Available data Block Start

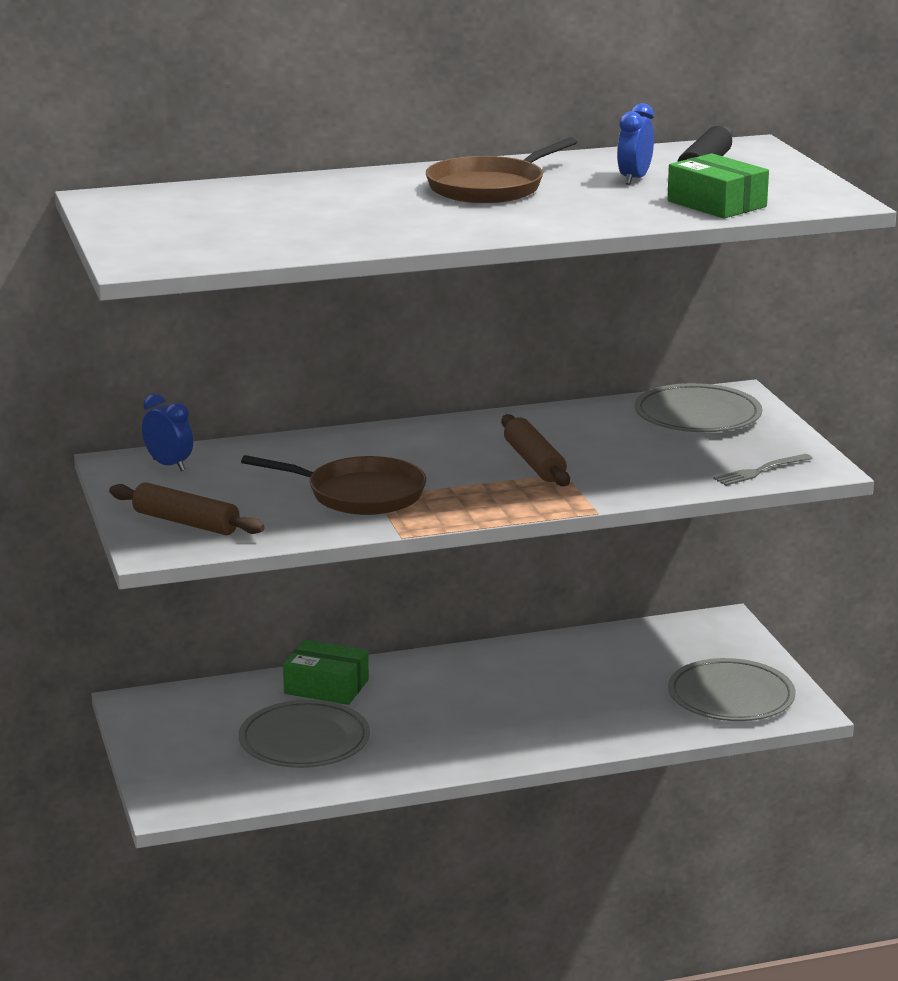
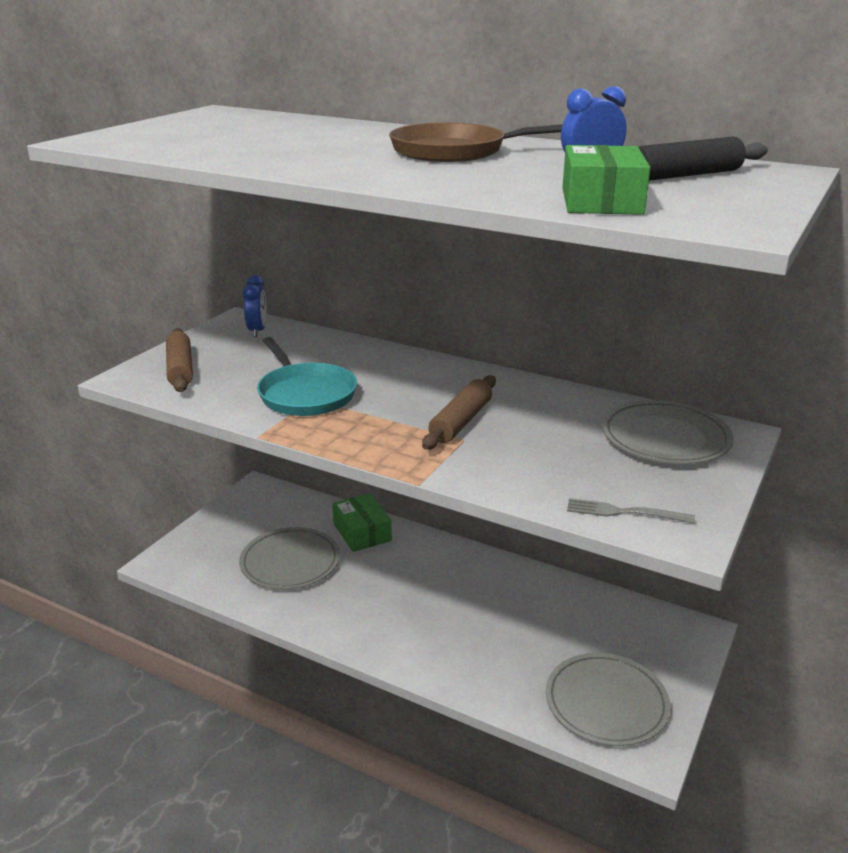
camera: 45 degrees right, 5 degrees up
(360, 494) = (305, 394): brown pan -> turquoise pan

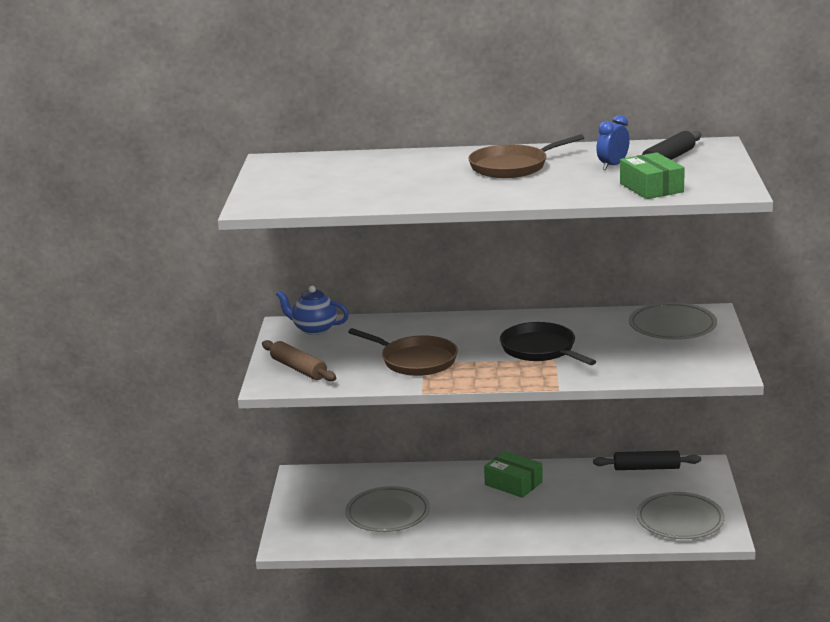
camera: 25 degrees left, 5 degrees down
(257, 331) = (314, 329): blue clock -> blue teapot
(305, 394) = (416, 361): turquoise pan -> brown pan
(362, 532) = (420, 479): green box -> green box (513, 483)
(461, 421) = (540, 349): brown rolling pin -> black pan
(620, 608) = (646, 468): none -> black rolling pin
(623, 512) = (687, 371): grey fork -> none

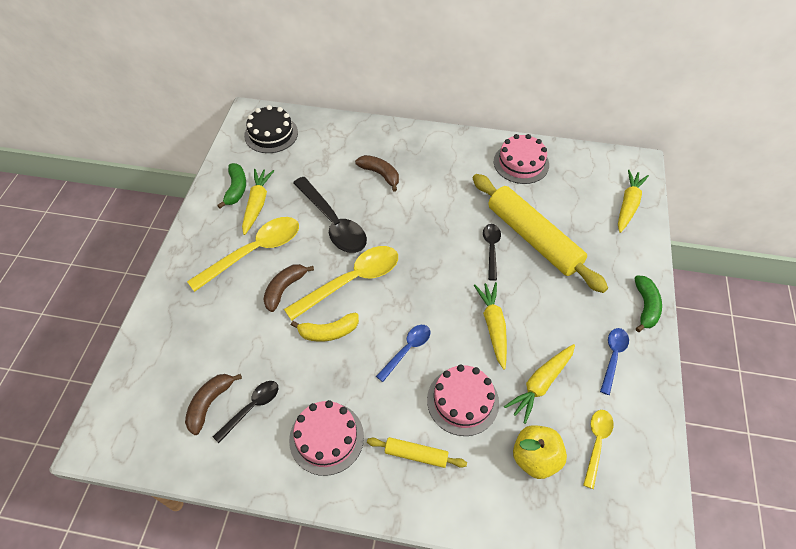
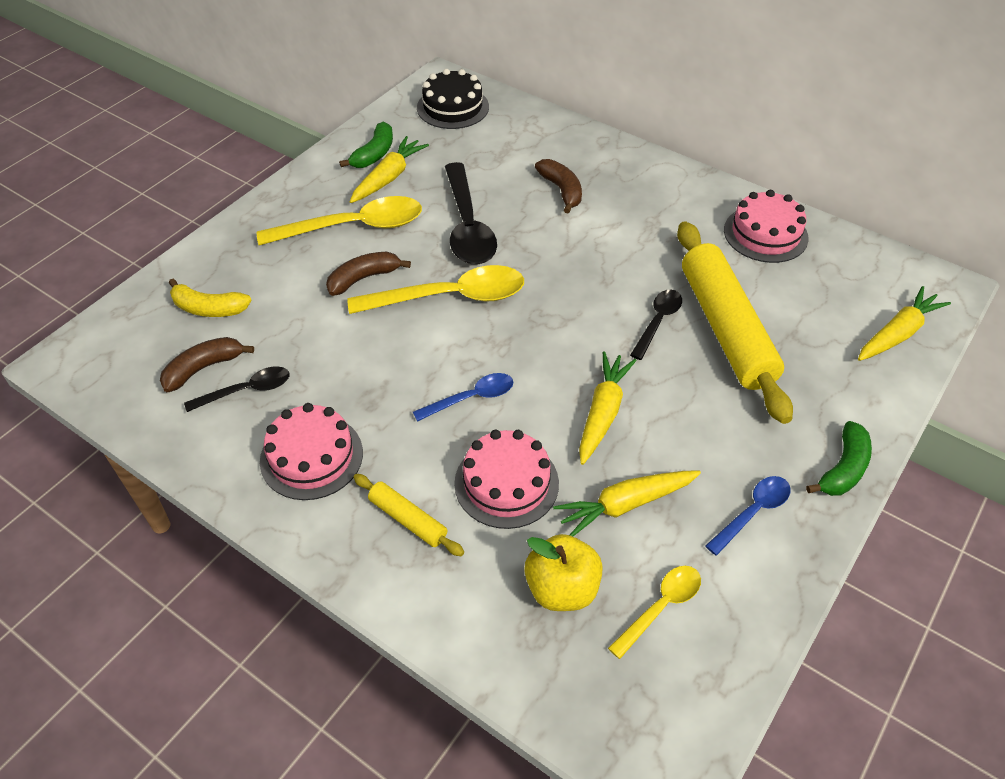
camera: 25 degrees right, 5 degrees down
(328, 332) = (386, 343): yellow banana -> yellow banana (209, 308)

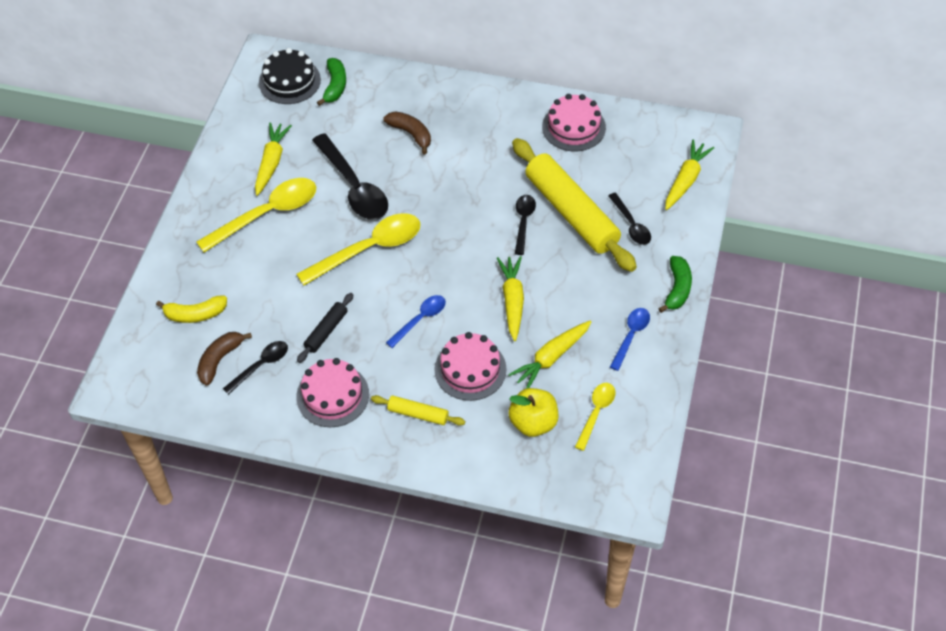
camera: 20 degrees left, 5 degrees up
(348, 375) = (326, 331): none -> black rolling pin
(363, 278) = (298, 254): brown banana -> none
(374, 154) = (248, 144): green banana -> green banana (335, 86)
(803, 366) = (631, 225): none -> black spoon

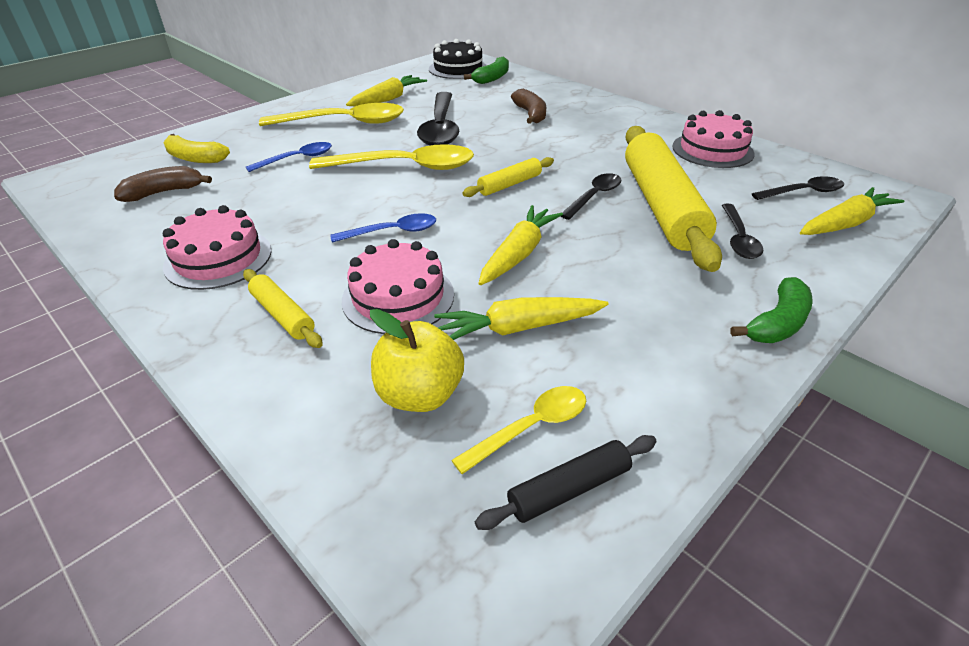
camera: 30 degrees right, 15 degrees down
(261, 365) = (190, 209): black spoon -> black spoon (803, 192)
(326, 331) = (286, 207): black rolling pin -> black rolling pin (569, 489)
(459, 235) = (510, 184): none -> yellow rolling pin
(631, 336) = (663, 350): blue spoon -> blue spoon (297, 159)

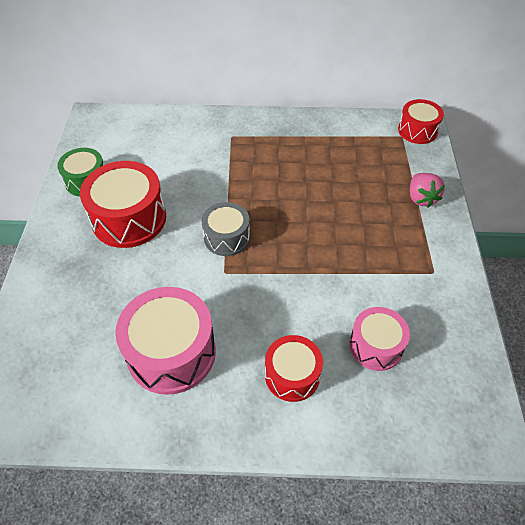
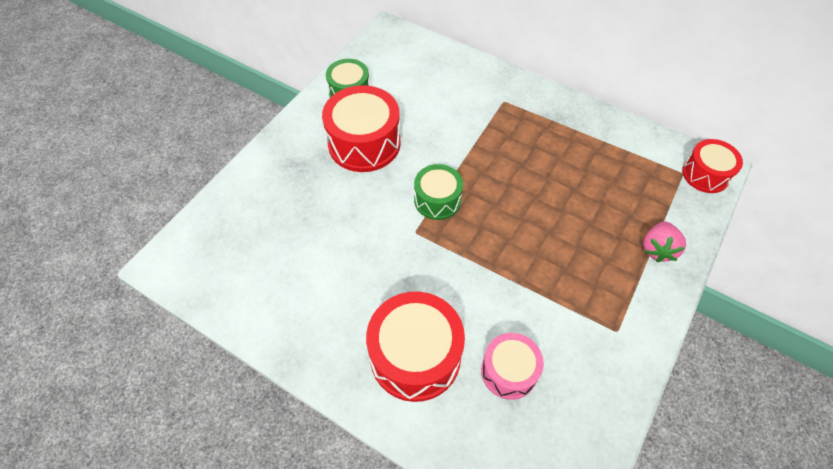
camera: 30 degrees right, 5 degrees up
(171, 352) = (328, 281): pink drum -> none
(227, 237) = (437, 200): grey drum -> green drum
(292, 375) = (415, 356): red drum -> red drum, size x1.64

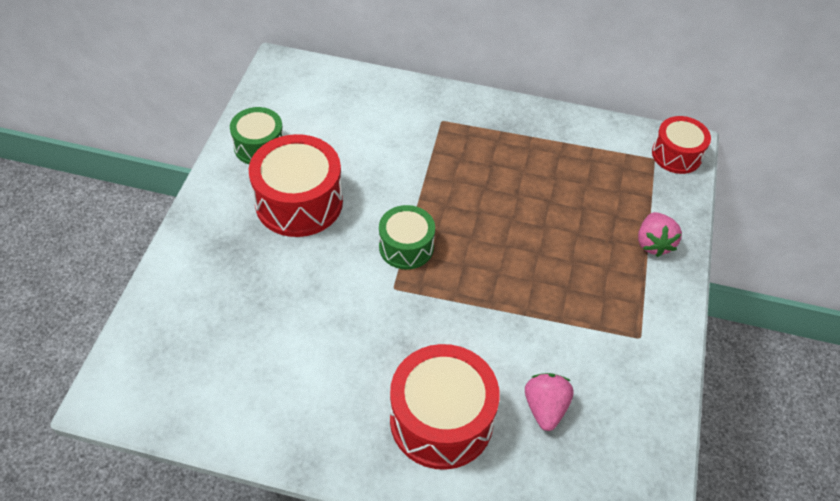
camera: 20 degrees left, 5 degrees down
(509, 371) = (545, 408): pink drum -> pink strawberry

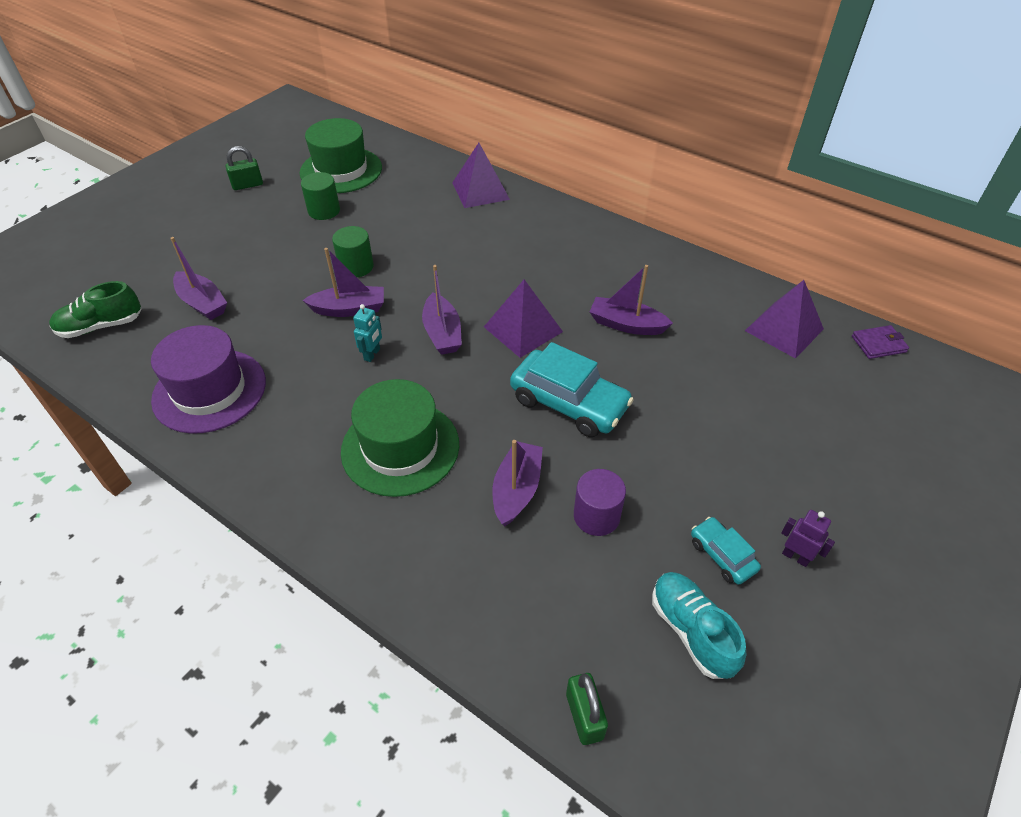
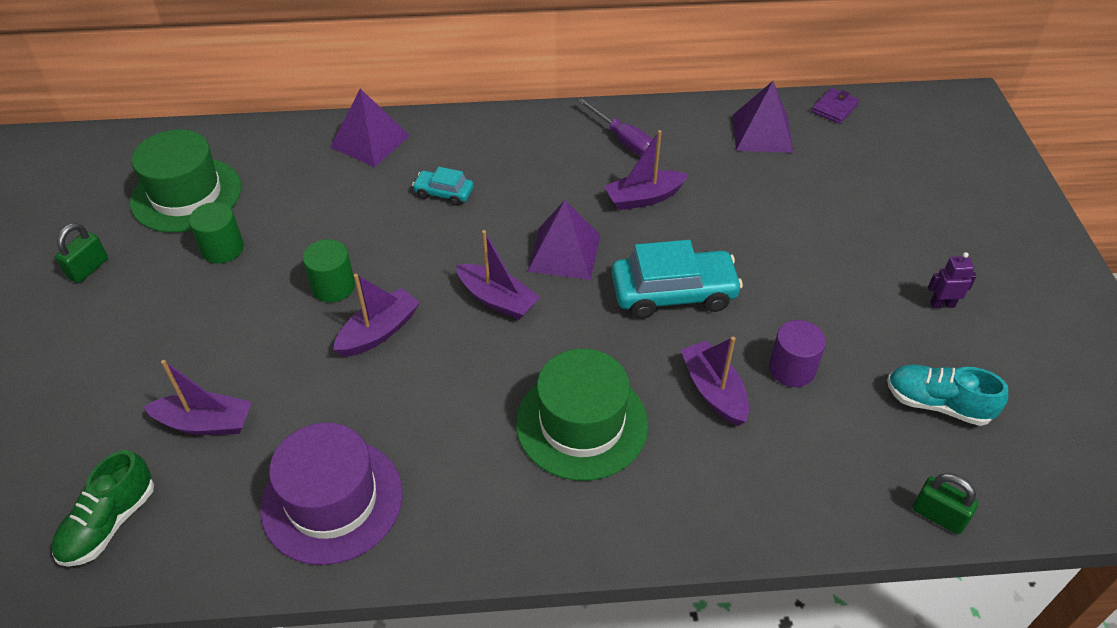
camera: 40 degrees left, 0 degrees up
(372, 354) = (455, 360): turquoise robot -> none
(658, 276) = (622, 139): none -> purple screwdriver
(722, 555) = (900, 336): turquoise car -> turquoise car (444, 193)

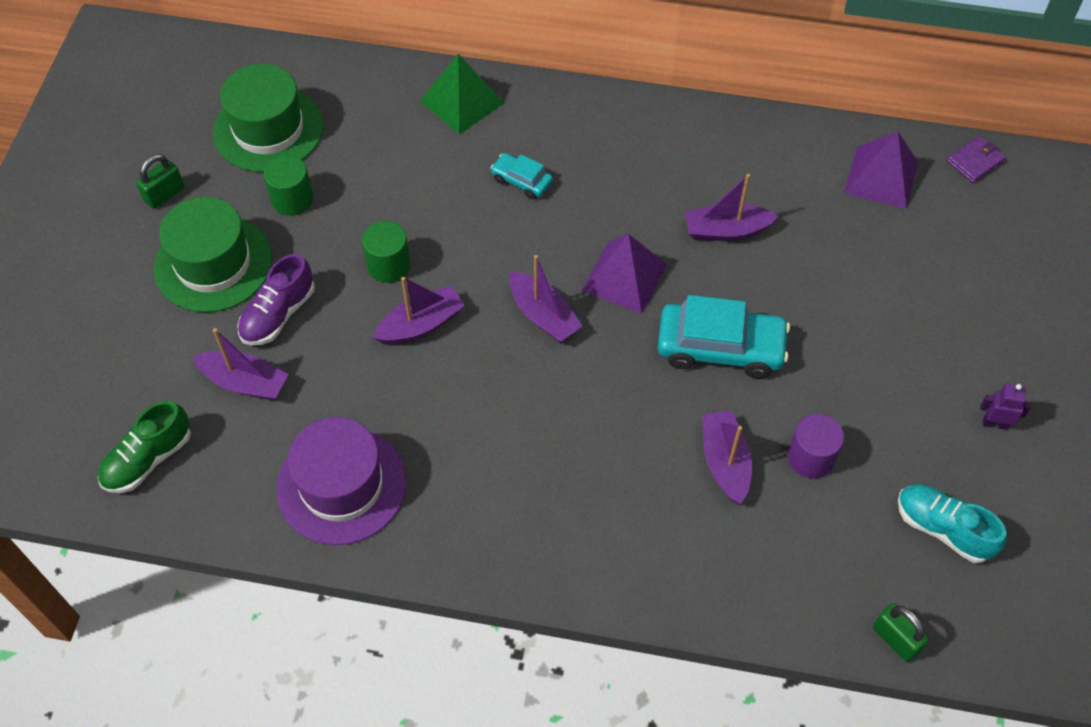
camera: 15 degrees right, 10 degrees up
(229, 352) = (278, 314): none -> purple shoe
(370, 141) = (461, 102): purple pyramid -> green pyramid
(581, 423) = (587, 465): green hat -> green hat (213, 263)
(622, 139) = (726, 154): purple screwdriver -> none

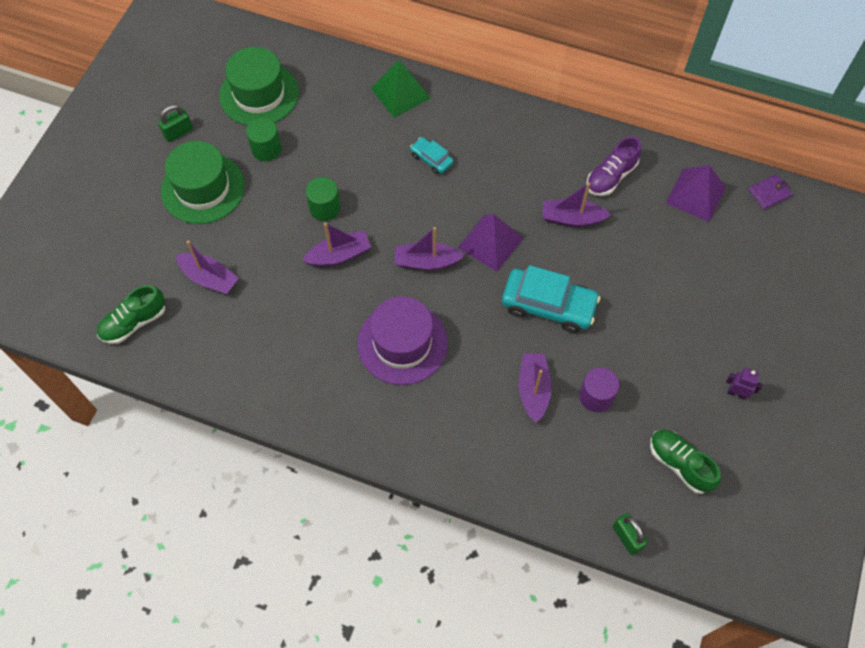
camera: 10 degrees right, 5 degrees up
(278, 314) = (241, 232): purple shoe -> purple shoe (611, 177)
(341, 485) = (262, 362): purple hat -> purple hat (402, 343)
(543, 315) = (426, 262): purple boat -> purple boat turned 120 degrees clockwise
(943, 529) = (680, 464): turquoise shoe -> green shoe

Available data Block End

What you need to do —
Give back an exact repeat of the lines from the top of the data through the line that holds "(658, 276) = (622, 139): none", both included, and omit pictures.

Result of the exercise —
camera: 45 degrees right, 5 degrees up
(360, 494) = (305, 394): brown pan -> turquoise pan

camera: 25 degrees left, 5 degrees down
(257, 331) = (314, 329): blue clock -> blue teapot
(305, 394) = (416, 361): turquoise pan -> brown pan
(362, 532) = (420, 479): green box -> green box (513, 483)
(461, 421) = (540, 349): brown rolling pin -> black pan
(620, 608) = (646, 468): none -> black rolling pin
(623, 512) = (687, 371): grey fork -> none

camera: 25 degrees right, 5 degrees down
(328, 332) = (386, 343): yellow banana -> yellow banana (209, 308)

camera: 20 degrees left, 5 degrees up
(348, 375) = (326, 331): none -> black rolling pin
(363, 278) = (298, 254): brown banana -> none
(374, 154) = (248, 144): green banana -> green banana (335, 86)
(803, 366) = (631, 225): none -> black spoon

camera: 30 degrees right, 15 degrees down
(261, 365) = (190, 209): black spoon -> black spoon (803, 192)
(326, 331) = (286, 207): black rolling pin -> black rolling pin (569, 489)
(459, 235) = (510, 184): none -> yellow rolling pin
(631, 336) = (663, 350): blue spoon -> blue spoon (297, 159)

camera: 30 degrees right, 5 degrees up
(171, 352) = (328, 281): pink drum -> none
(227, 237) = (437, 200): grey drum -> green drum
(292, 375) = (415, 356): red drum -> red drum, size x1.64

camera: 20 degrees left, 5 degrees down
(509, 371) = (545, 408): pink drum -> pink strawberry

camera: 40 degrees left, 0 degrees up
(372, 354) = (455, 360): turquoise robot -> none
(658, 276) = (622, 139): none -> purple screwdriver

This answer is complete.